- WORK REQUEST -
Within the records below, reproduce without change the lines from the line that has "C2: 1000uF (+5V, GND) -> 470nF (+5V, GND)" through the line that has "R1: 15k (+5V, W17) -> 15k (GND, W17)", and only those.

- RECORD EXTRACTS -
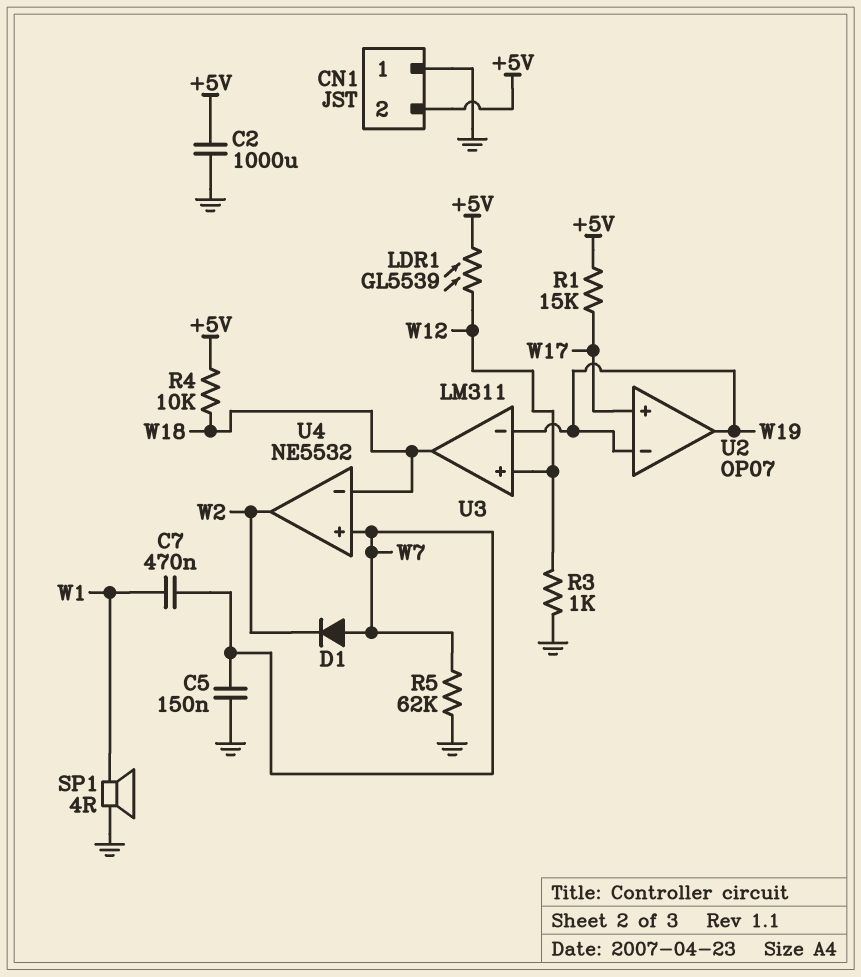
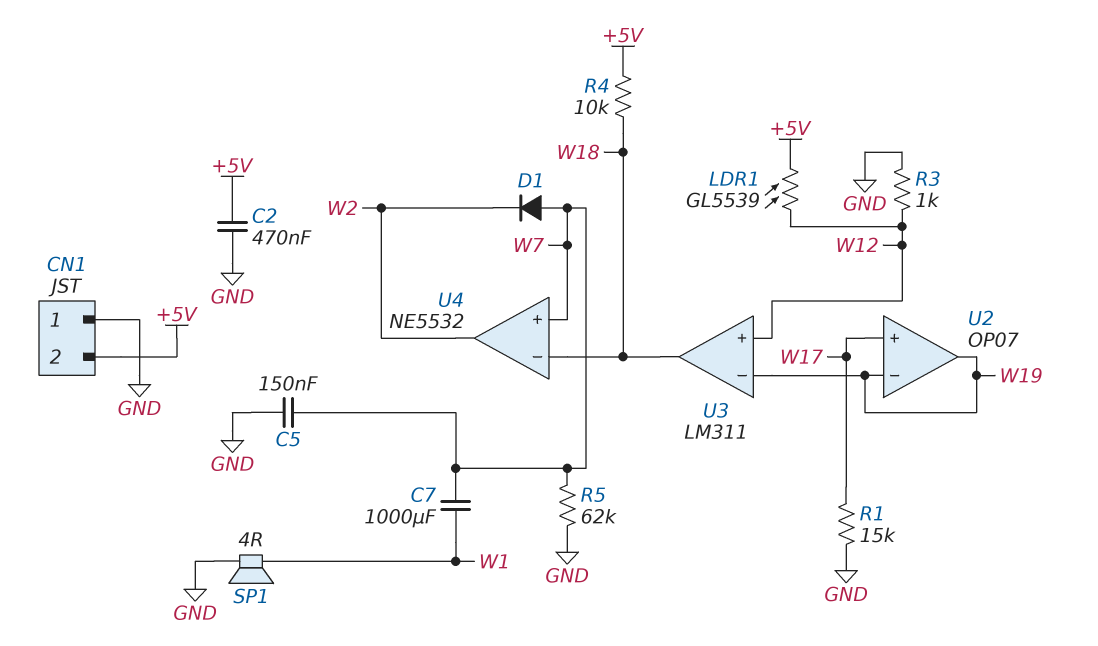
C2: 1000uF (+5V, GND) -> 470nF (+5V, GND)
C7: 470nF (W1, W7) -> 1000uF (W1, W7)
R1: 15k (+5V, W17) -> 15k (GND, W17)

* * *

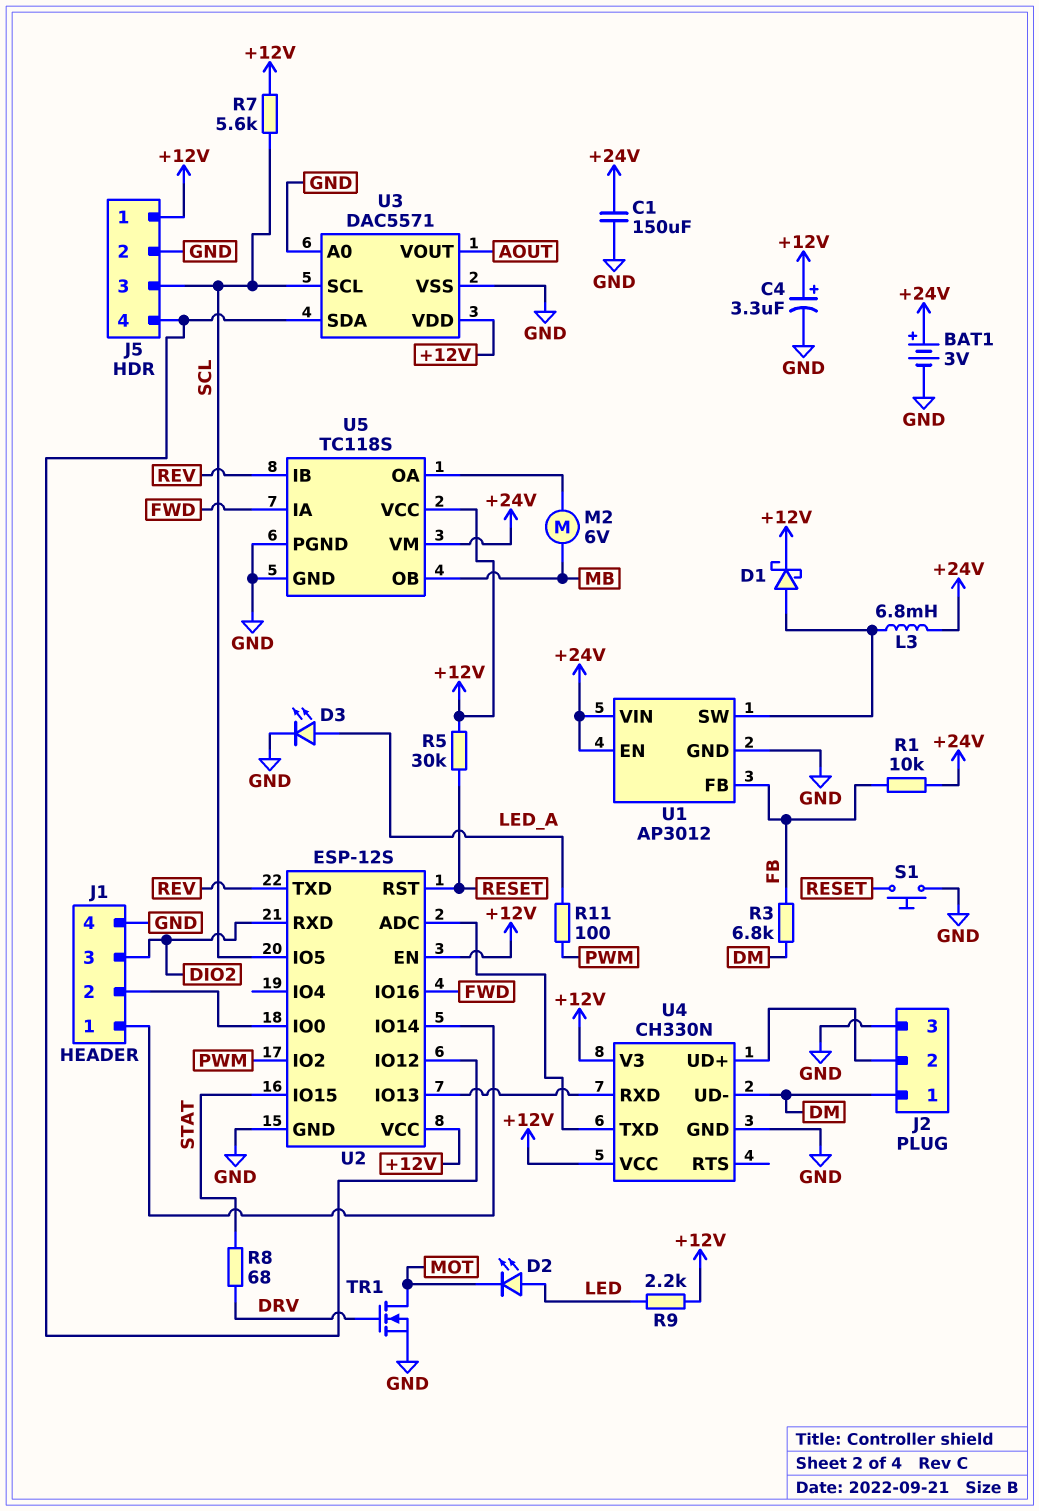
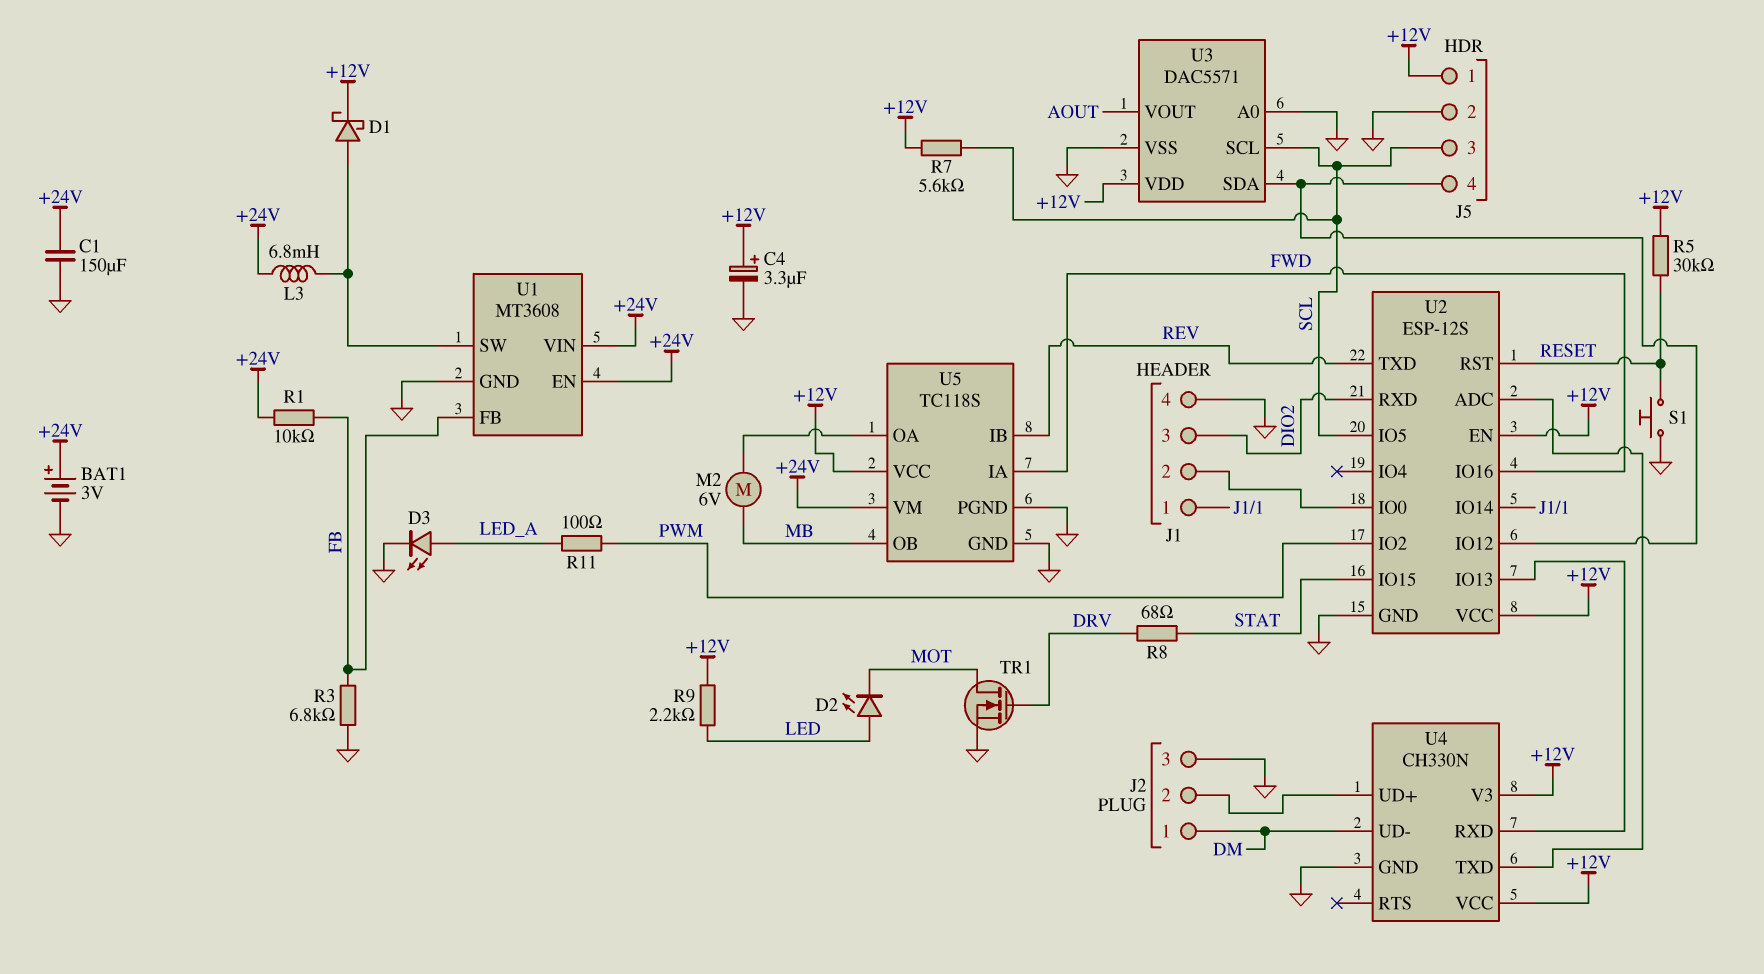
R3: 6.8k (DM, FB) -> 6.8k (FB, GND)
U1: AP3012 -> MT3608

- TASK SOLUTION -
C2: 1000uF (+5V, GND) -> 470nF (+5V, GND)
C7: 470nF (W1, W7) -> 1000uF (W1, W7)
R1: 15k (+5V, W17) -> 15k (GND, W17)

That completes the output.